Where a line in the listing below contains the word "plus", copy that line.

[Data]
[Start of Attachment]

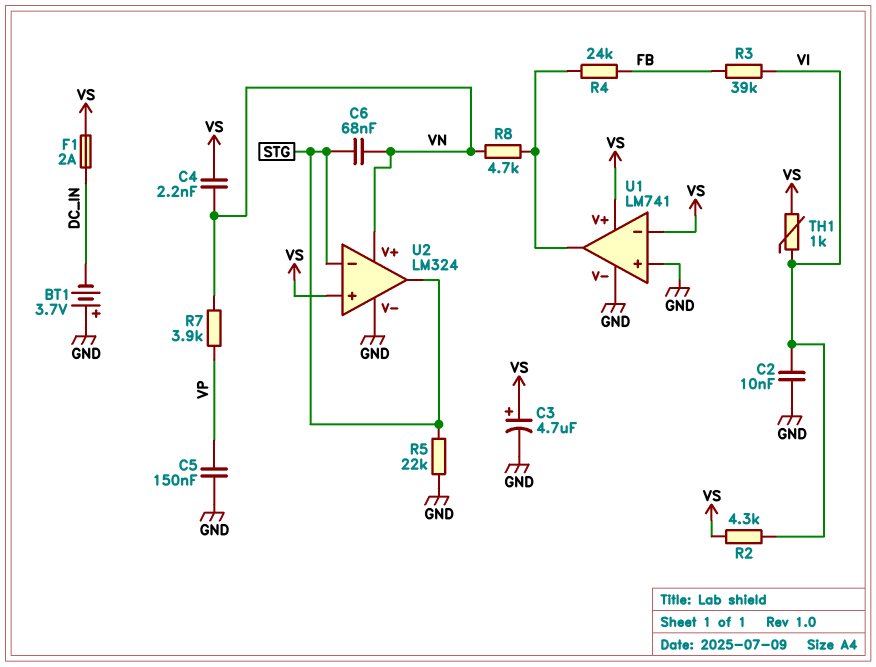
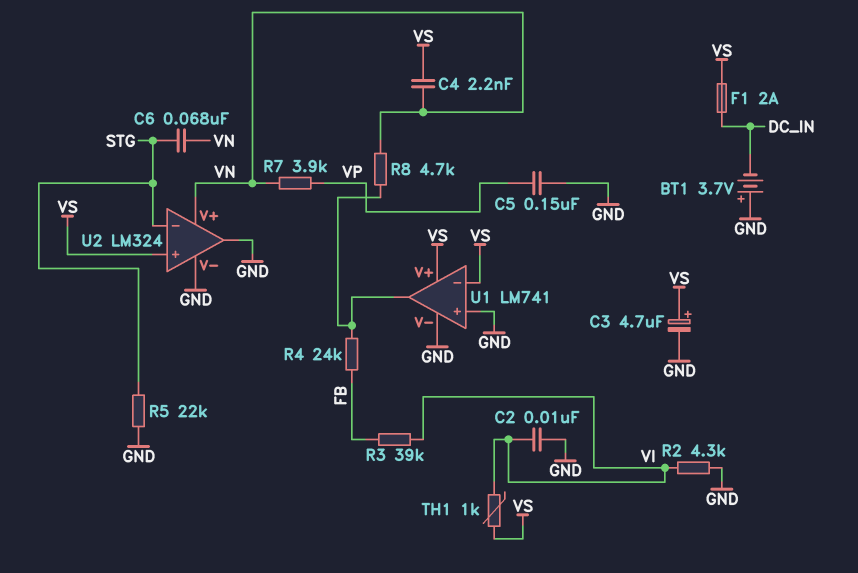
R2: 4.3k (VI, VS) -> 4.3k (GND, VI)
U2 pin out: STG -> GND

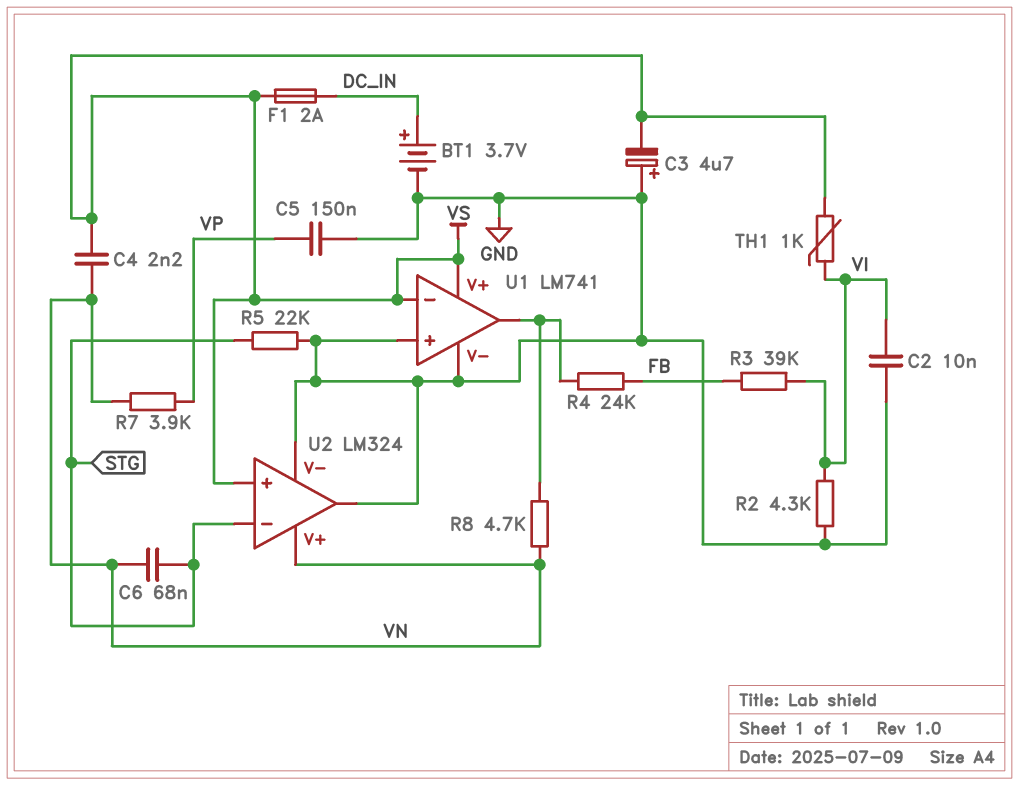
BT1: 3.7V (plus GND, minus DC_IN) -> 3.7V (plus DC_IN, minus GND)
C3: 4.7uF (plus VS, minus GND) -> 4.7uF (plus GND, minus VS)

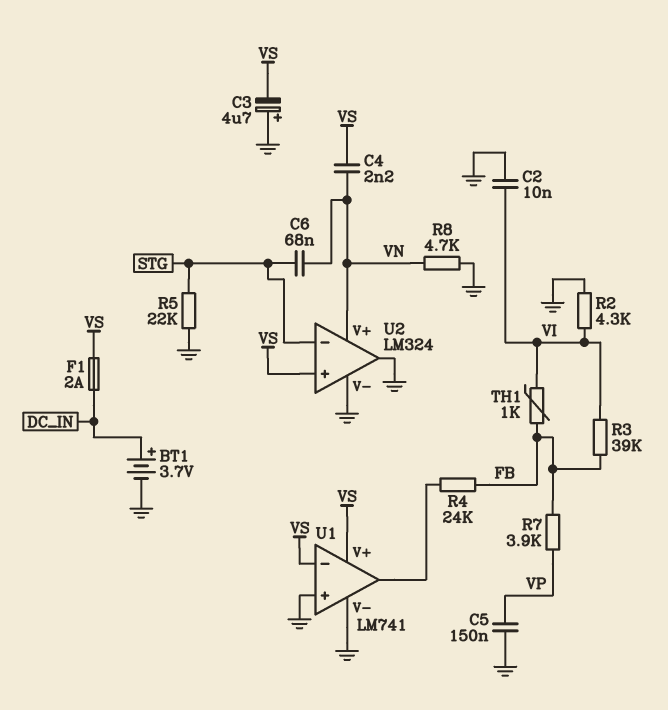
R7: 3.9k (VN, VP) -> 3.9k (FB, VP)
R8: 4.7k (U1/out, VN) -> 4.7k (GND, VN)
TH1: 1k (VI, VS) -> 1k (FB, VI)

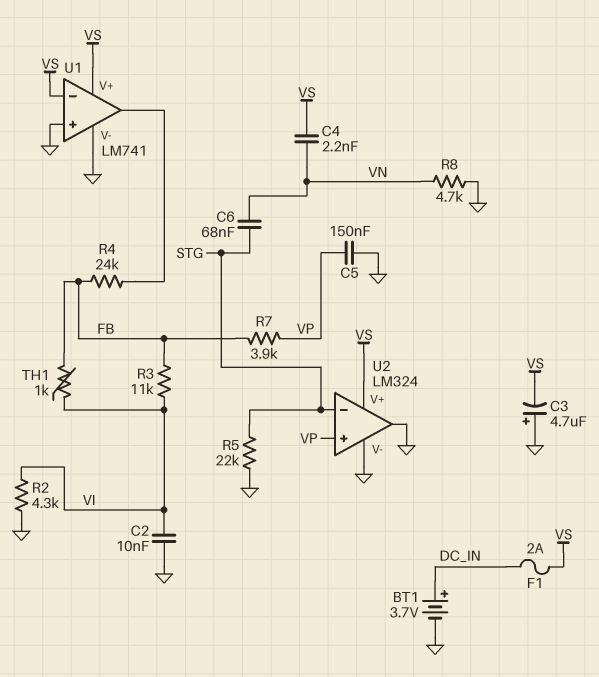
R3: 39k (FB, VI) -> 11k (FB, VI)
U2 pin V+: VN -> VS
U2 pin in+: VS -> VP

[End of Attachment]

[Answer space]
BT1: 3.7V (plus GND, minus DC_IN) -> 3.7V (plus DC_IN, minus GND)
C3: 4.7uF (plus VS, minus GND) -> 4.7uF (plus GND, minus VS)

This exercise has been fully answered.